PROBLEM TO SOLVE – What is needed is an exact copy of every entry below, minus the images.

--- LISTED RECORDS ---

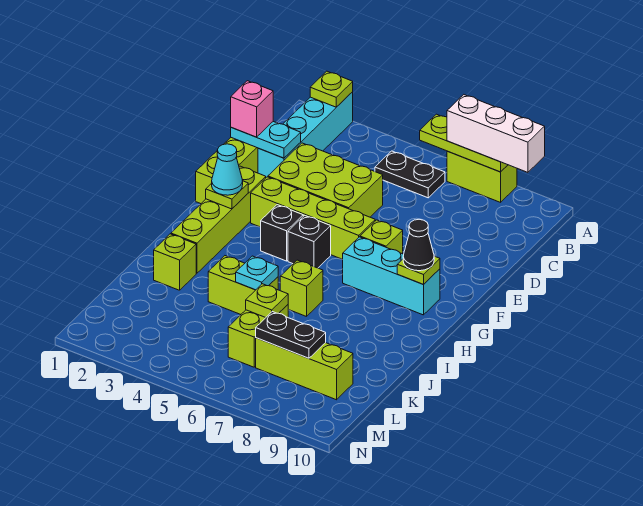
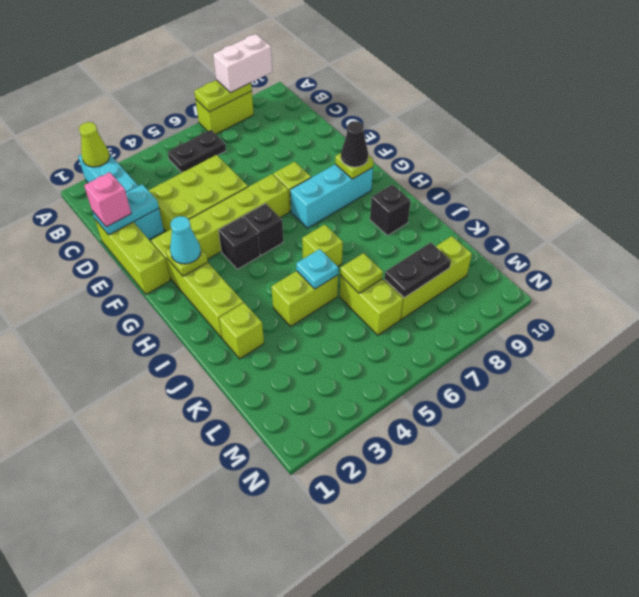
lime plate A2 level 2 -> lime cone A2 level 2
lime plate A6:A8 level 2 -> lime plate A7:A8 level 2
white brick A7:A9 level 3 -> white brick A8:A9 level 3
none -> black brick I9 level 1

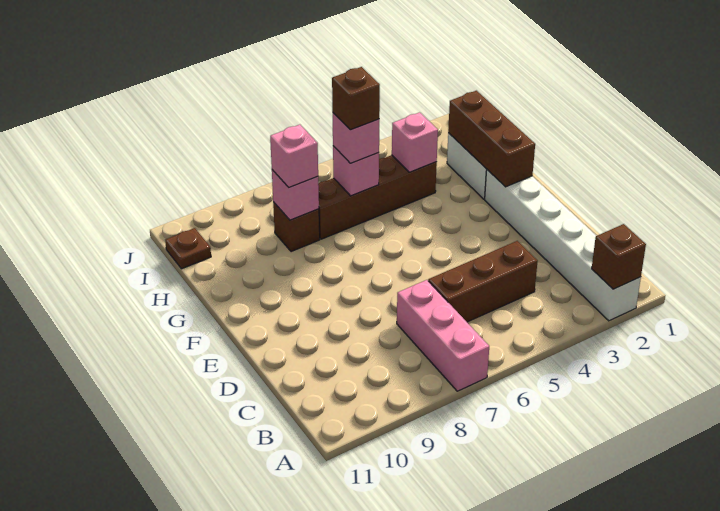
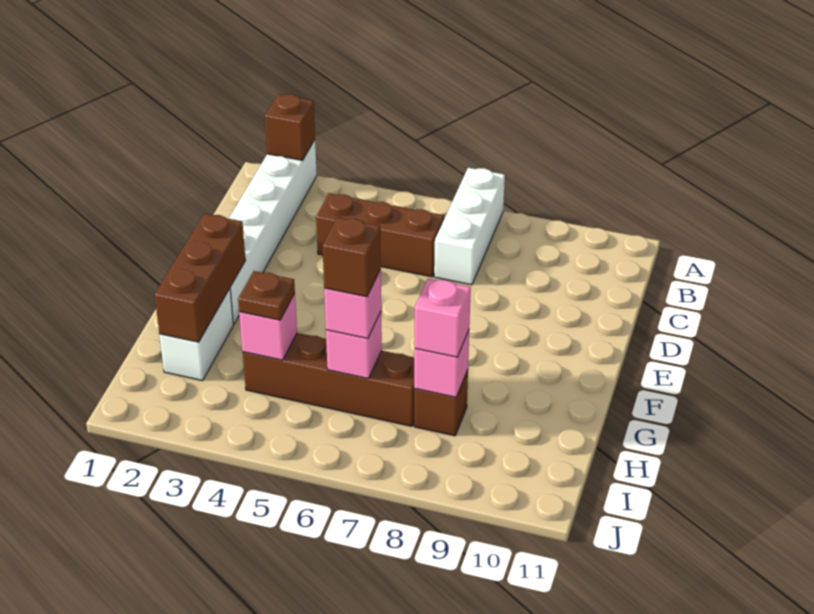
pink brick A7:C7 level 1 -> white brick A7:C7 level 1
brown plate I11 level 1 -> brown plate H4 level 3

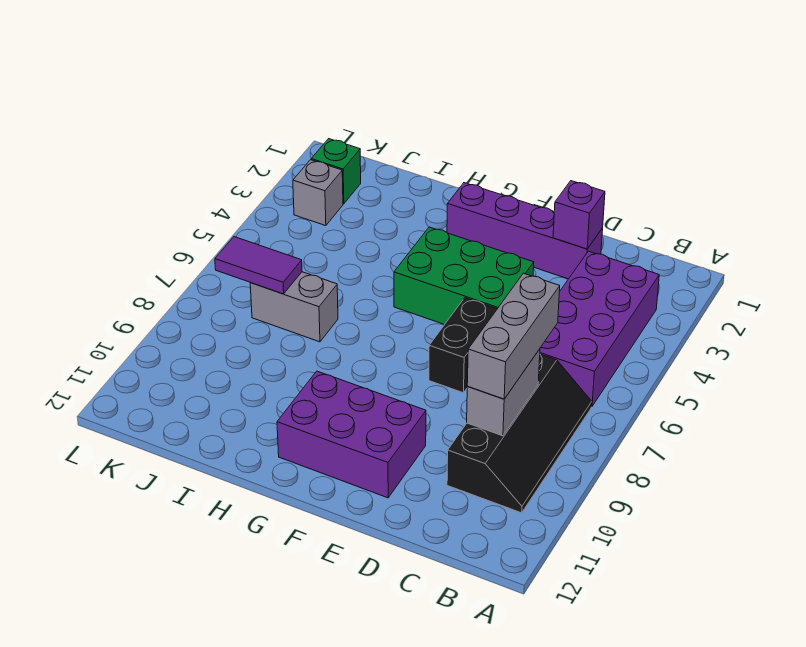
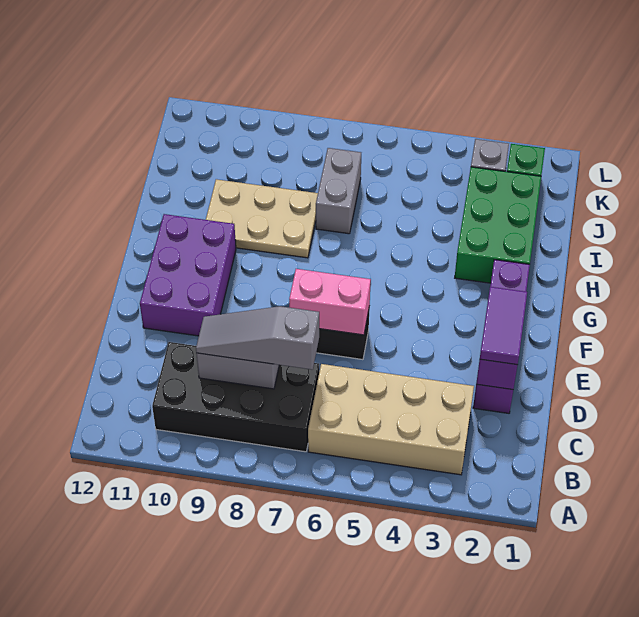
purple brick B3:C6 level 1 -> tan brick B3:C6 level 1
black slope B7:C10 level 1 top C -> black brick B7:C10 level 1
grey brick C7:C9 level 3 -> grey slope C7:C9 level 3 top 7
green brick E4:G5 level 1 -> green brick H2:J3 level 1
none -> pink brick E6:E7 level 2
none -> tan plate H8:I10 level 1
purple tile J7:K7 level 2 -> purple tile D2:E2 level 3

---

OUTPUT FOR THIS EXERCISE –
lime plate A2 level 2 -> lime cone A2 level 2
lime plate A6:A8 level 2 -> lime plate A7:A8 level 2
white brick A7:A9 level 3 -> white brick A8:A9 level 3
none -> black brick I9 level 1

pink brick A7:C7 level 1 -> white brick A7:C7 level 1
brown plate I11 level 1 -> brown plate H4 level 3

purple brick B3:C6 level 1 -> tan brick B3:C6 level 1
black slope B7:C10 level 1 top C -> black brick B7:C10 level 1
grey brick C7:C9 level 3 -> grey slope C7:C9 level 3 top 7
green brick E4:G5 level 1 -> green brick H2:J3 level 1
none -> pink brick E6:E7 level 2
none -> tan plate H8:I10 level 1
purple tile J7:K7 level 2 -> purple tile D2:E2 level 3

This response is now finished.